*** SUPPLIED DATA Section Begins ***

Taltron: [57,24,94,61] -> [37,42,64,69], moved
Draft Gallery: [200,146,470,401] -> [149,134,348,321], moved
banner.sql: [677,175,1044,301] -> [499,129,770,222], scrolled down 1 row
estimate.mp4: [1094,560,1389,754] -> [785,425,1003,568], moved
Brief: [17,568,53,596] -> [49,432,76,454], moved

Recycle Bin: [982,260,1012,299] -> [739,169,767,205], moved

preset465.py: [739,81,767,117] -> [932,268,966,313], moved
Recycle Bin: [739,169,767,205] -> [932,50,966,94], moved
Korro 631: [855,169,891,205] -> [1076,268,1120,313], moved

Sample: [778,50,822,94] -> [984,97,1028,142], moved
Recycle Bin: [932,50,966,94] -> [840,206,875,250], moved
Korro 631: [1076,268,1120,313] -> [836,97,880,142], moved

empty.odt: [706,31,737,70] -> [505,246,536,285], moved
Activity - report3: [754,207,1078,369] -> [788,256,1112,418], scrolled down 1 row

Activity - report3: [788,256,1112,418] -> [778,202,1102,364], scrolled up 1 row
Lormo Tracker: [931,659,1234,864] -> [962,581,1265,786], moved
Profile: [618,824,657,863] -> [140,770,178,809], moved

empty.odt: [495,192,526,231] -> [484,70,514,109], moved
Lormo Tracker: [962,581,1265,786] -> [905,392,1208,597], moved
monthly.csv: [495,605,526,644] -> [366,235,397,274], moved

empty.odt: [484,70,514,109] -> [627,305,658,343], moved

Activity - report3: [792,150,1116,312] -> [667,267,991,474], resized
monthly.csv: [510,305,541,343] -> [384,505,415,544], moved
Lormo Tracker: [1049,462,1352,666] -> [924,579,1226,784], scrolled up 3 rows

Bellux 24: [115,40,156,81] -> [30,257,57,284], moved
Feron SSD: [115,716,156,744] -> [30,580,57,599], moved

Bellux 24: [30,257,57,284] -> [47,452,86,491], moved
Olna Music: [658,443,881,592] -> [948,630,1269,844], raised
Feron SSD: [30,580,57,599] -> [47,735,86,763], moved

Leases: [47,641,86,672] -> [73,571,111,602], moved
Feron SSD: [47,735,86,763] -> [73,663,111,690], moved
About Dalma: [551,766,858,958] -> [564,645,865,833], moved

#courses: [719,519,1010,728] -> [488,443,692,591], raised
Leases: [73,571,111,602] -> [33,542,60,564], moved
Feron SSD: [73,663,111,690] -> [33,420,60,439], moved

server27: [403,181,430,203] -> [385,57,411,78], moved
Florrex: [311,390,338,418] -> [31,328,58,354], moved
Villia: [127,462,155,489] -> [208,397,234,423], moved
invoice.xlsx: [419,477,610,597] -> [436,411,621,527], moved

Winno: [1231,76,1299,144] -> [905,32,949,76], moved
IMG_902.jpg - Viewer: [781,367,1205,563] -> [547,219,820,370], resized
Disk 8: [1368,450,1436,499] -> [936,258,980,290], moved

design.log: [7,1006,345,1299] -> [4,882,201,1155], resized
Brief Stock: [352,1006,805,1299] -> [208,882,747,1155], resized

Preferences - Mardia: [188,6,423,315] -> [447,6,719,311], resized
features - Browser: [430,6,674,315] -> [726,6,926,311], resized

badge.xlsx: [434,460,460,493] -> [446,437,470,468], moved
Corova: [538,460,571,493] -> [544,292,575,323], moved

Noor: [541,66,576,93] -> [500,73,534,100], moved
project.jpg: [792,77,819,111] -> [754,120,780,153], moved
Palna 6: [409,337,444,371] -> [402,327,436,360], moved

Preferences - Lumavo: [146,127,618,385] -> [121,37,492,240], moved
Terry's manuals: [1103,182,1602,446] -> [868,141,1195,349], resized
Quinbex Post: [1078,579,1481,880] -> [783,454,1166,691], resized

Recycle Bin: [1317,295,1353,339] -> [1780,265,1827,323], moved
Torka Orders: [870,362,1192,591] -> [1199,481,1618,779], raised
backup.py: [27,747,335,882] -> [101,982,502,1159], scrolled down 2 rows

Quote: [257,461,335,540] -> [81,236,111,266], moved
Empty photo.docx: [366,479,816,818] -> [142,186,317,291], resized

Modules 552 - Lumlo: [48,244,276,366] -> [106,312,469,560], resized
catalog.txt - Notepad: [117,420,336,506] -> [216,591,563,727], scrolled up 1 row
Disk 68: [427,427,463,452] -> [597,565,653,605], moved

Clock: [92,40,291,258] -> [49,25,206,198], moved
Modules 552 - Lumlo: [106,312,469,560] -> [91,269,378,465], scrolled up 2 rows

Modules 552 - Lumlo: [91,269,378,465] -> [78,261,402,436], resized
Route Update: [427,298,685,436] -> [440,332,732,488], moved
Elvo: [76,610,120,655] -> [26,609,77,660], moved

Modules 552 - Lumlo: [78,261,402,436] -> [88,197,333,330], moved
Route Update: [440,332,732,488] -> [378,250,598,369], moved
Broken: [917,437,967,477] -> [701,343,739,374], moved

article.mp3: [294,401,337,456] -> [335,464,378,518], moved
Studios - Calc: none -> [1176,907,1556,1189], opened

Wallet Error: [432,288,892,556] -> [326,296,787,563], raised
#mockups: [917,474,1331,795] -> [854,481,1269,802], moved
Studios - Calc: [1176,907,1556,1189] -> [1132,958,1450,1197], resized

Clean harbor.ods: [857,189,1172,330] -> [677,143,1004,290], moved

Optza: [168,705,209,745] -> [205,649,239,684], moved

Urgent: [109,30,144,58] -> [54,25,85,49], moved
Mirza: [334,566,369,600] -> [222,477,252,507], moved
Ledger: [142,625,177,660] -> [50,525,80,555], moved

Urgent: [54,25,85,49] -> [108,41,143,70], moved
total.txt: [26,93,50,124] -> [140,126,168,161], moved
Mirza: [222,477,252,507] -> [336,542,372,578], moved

*** SUPPLIED DATA Section Ends ***

EXERCISE OBJECTIVE — Copy the lines above exactly, from the very first through the one containing "Lormo Tracker: [931,659,1234,864]", and include no other line.

RESPONSE —
Taltron: [57,24,94,61] -> [37,42,64,69], moved
Draft Gallery: [200,146,470,401] -> [149,134,348,321], moved
banner.sql: [677,175,1044,301] -> [499,129,770,222], scrolled down 1 row
estimate.mp4: [1094,560,1389,754] -> [785,425,1003,568], moved
Brief: [17,568,53,596] -> [49,432,76,454], moved

Recycle Bin: [982,260,1012,299] -> [739,169,767,205], moved

preset465.py: [739,81,767,117] -> [932,268,966,313], moved
Recycle Bin: [739,169,767,205] -> [932,50,966,94], moved
Korro 631: [855,169,891,205] -> [1076,268,1120,313], moved

Sample: [778,50,822,94] -> [984,97,1028,142], moved
Recycle Bin: [932,50,966,94] -> [840,206,875,250], moved
Korro 631: [1076,268,1120,313] -> [836,97,880,142], moved

empty.odt: [706,31,737,70] -> [505,246,536,285], moved
Activity - report3: [754,207,1078,369] -> [788,256,1112,418], scrolled down 1 row

Activity - report3: [788,256,1112,418] -> [778,202,1102,364], scrolled up 1 row
Lormo Tracker: [931,659,1234,864] -> [962,581,1265,786], moved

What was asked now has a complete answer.